▸ Task brief: In the listing, find every line that has the string "none" and copy it.

——————

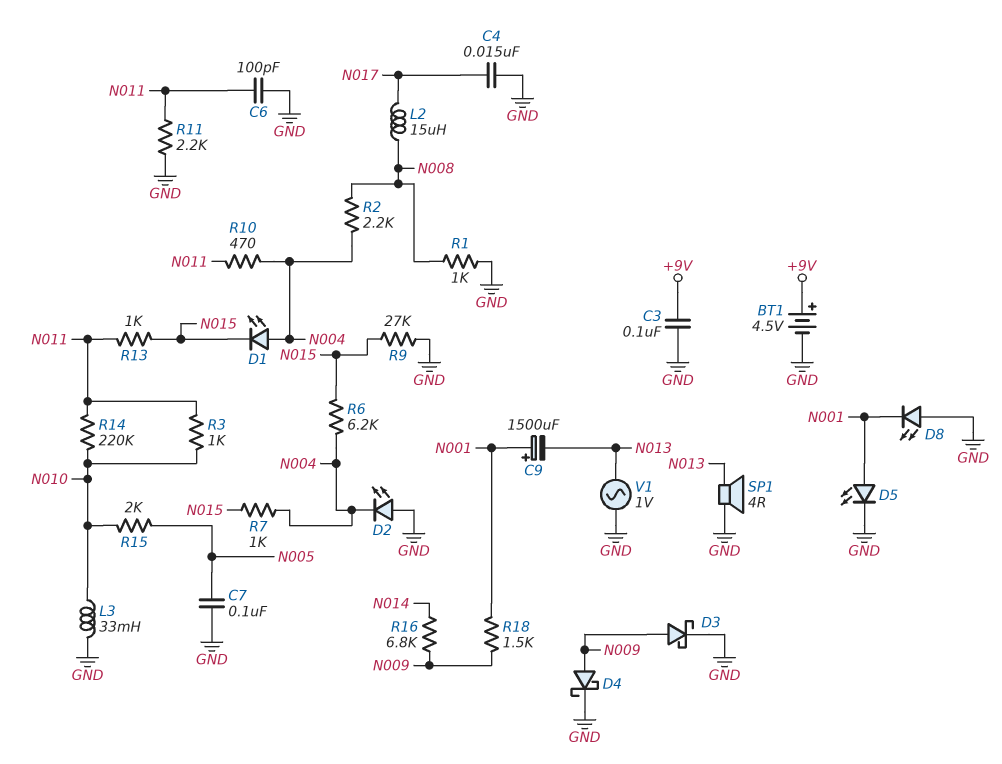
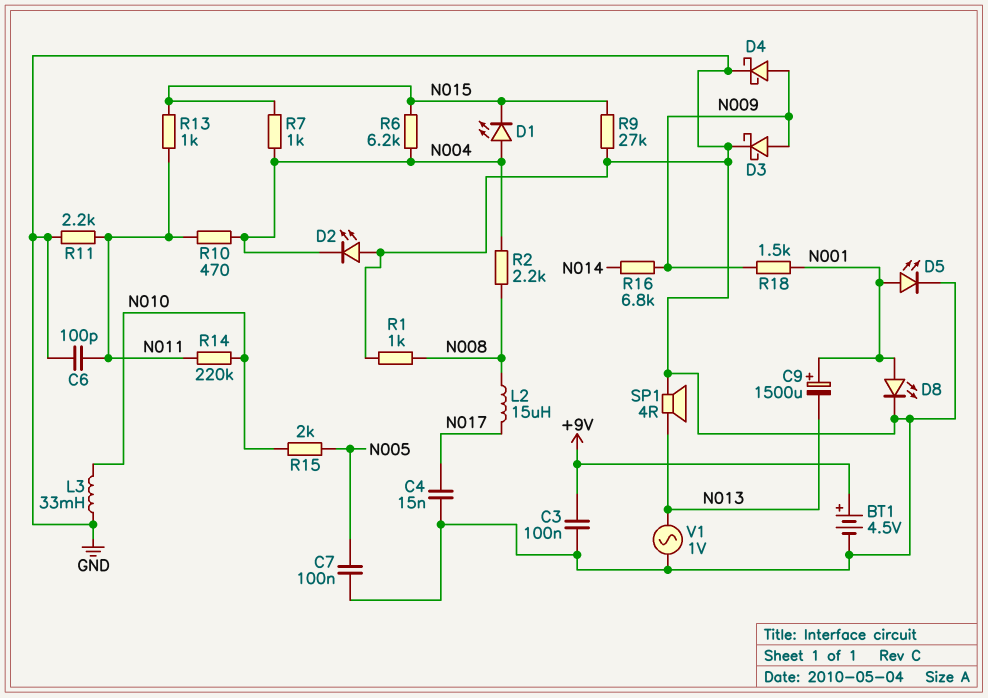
D8: LED (A GND, K N001) -> LED (A N001, K GND)
R3: 1k (N010, N011) -> none

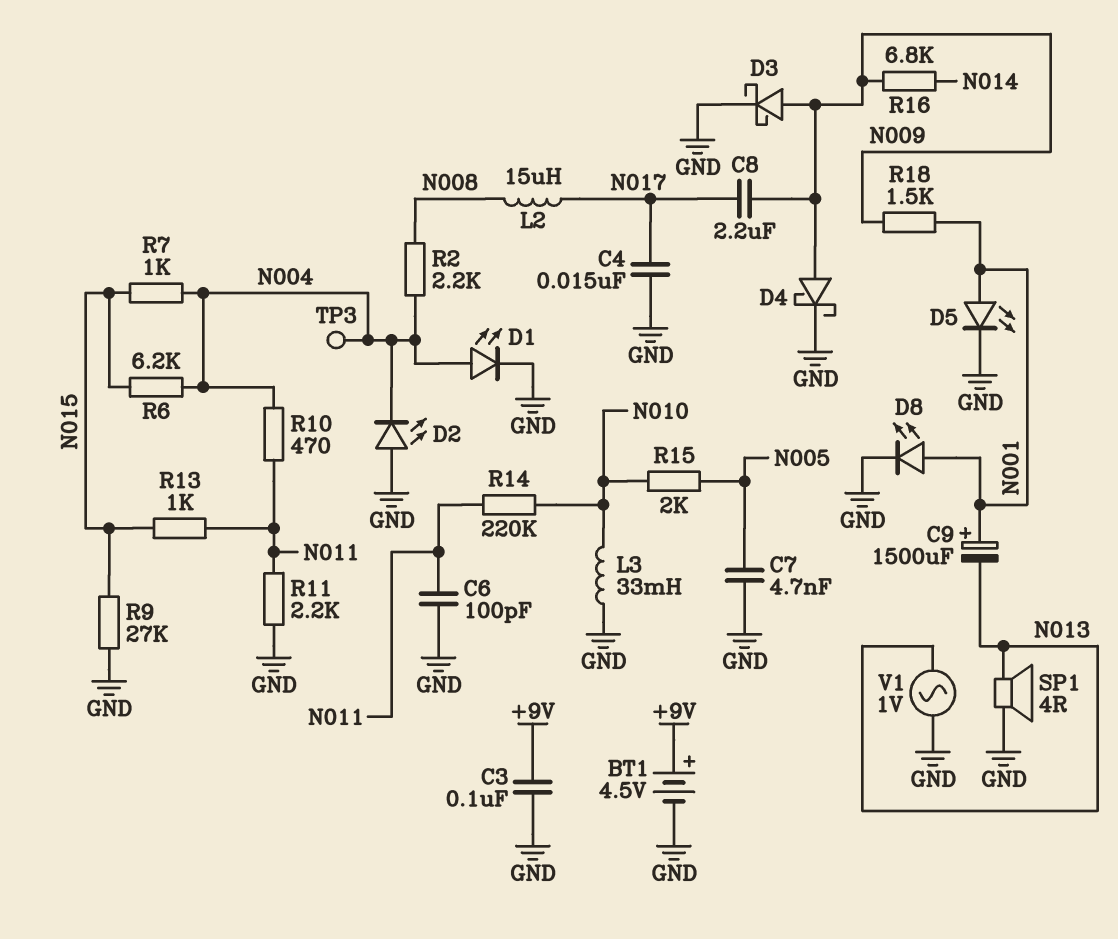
C7: 100nF (GND, N005) -> 4.7nF (GND, N005)
C8: none -> 2.2uF (N009, N017)
D1: LED (A N004, K N015) -> LED (A N004, K GND)
R1: 1k (GND, N008) -> none
TP3: none -> test point (N004)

——————

▸ Exercise response:
R3: 1k (N010, N011) -> none
C8: none -> 2.2uF (N009, N017)
R1: 1k (GND, N008) -> none
TP3: none -> test point (N004)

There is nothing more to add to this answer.